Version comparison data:
· · · · ·

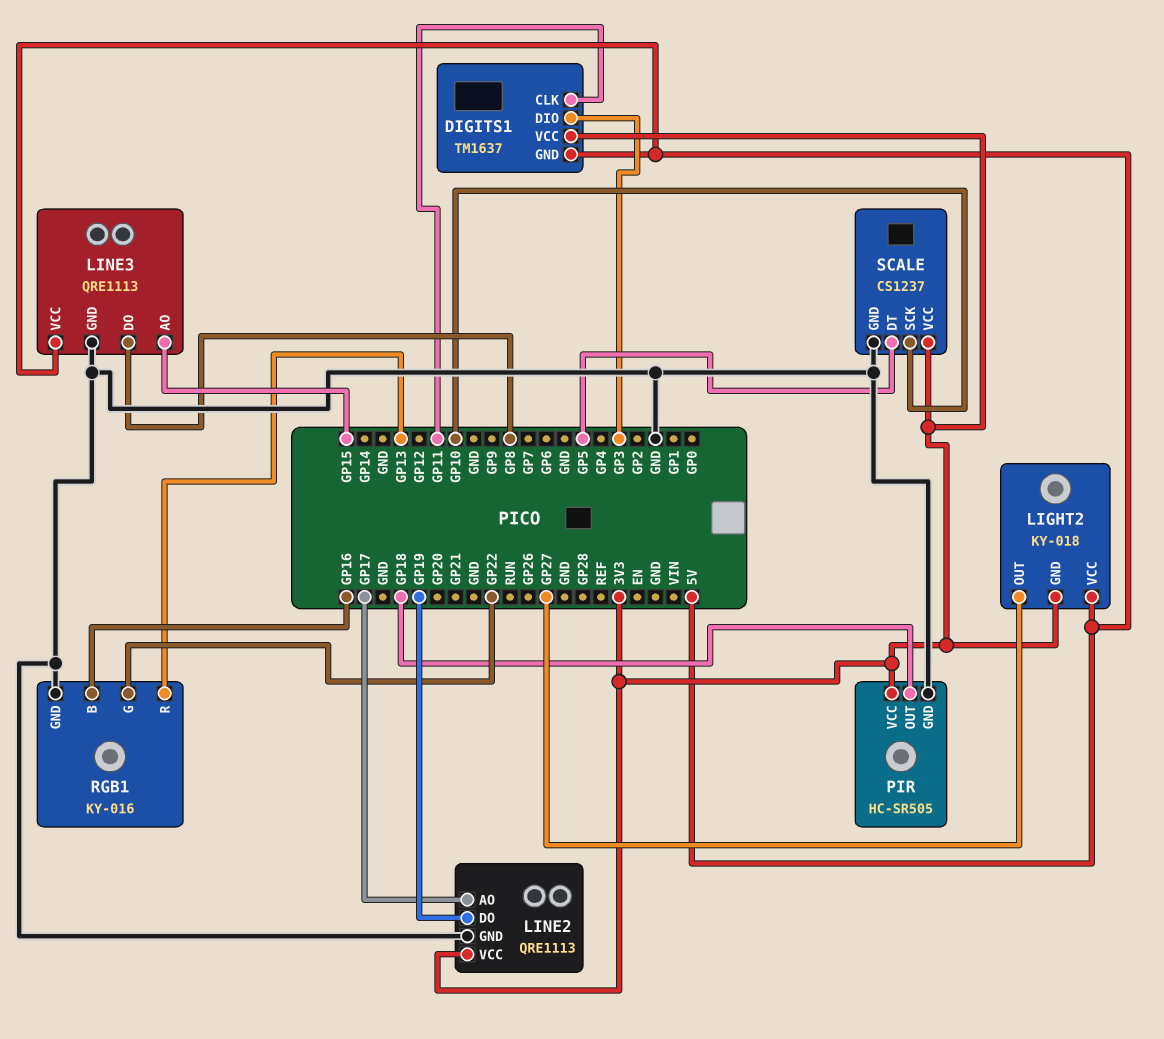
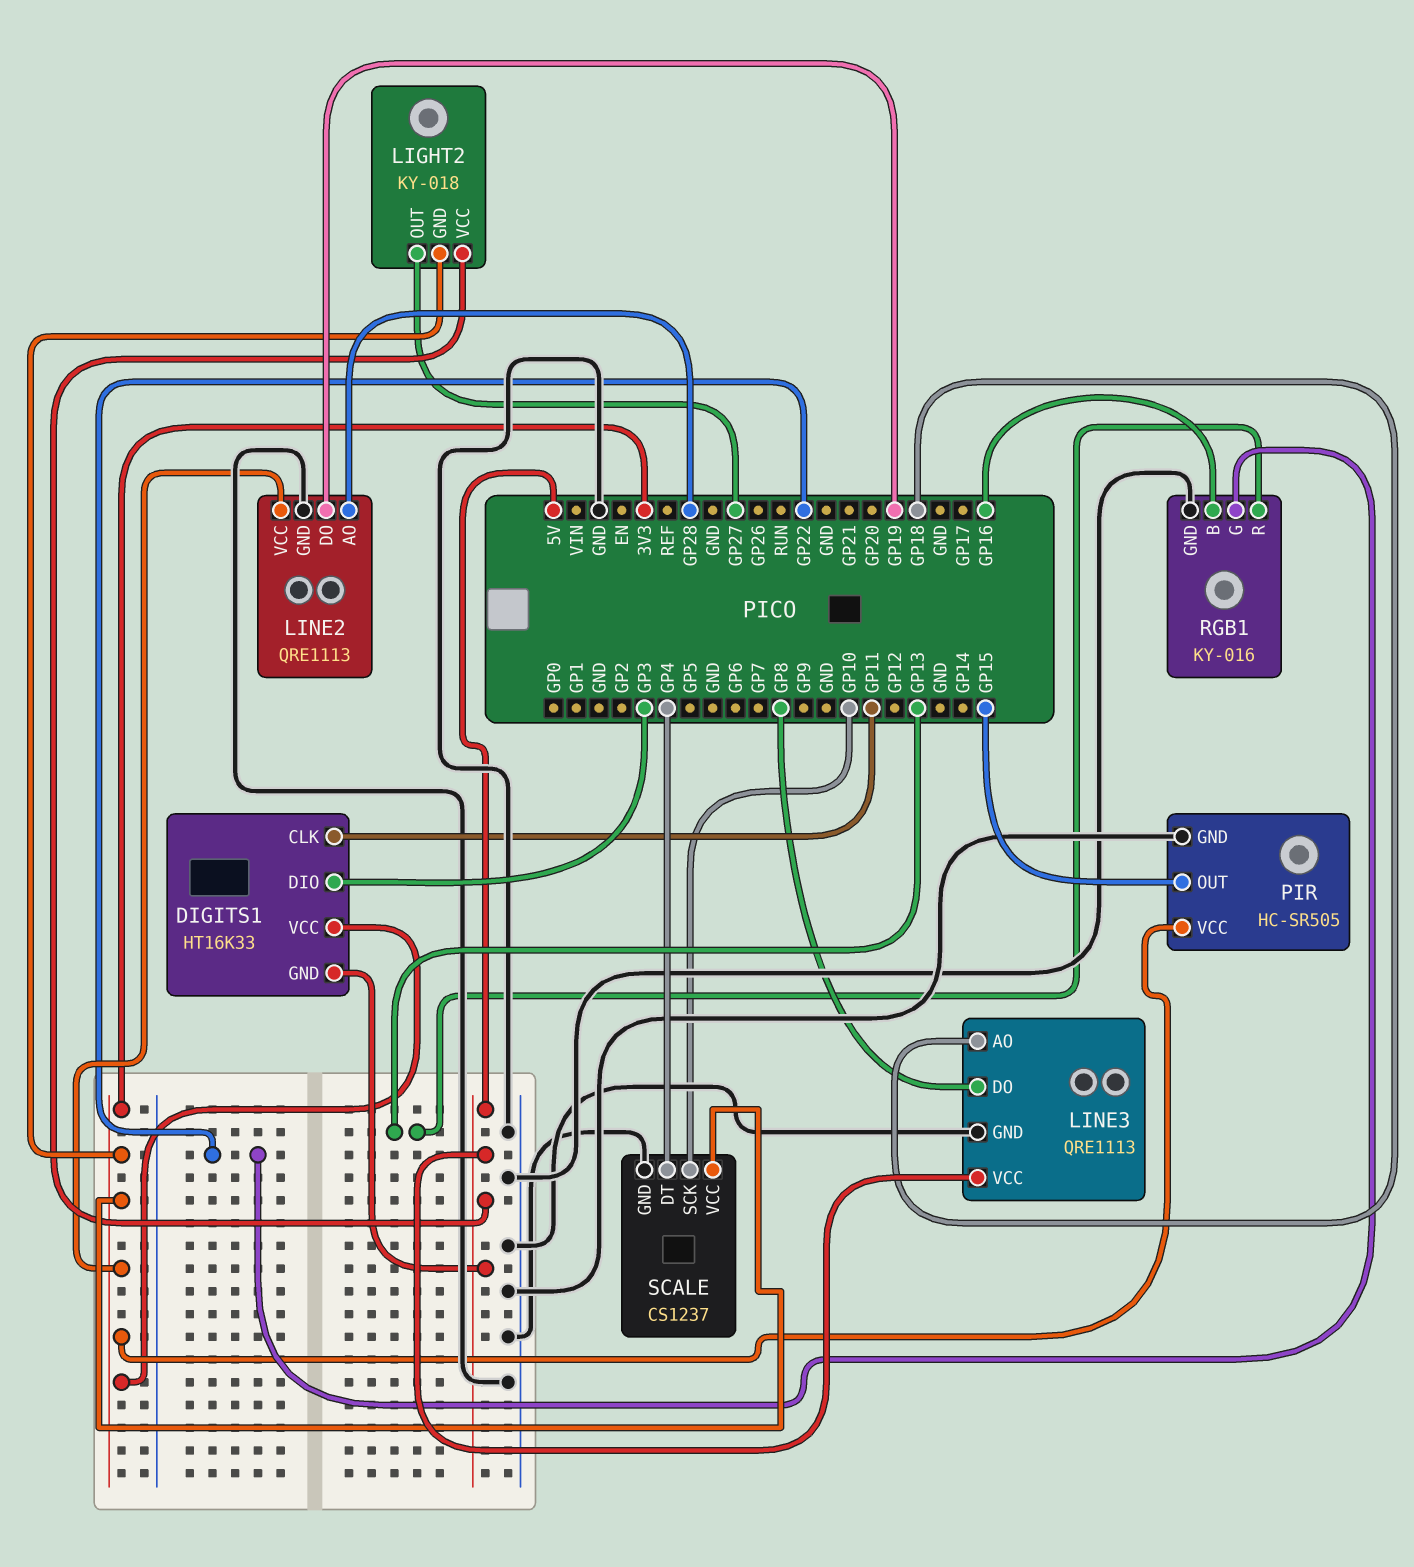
DIGITS1: TM1637 -> HT16K33
LINE2 pin AO: GP17 -> GP28
LINE3 pin AO: GP15 -> GP18
PIR pin OUT: GP18 -> GP15
SCALE pin DT: GP5 -> GP4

· · · · ·

The records above need to be printed in full and exactly, without any of the pictures.

SOLUTION TO THE EXERCISE ->
DIGITS1: TM1637 -> HT16K33
LINE2 pin AO: GP17 -> GP28
LINE3 pin AO: GP15 -> GP18
PIR pin OUT: GP18 -> GP15
SCALE pin DT: GP5 -> GP4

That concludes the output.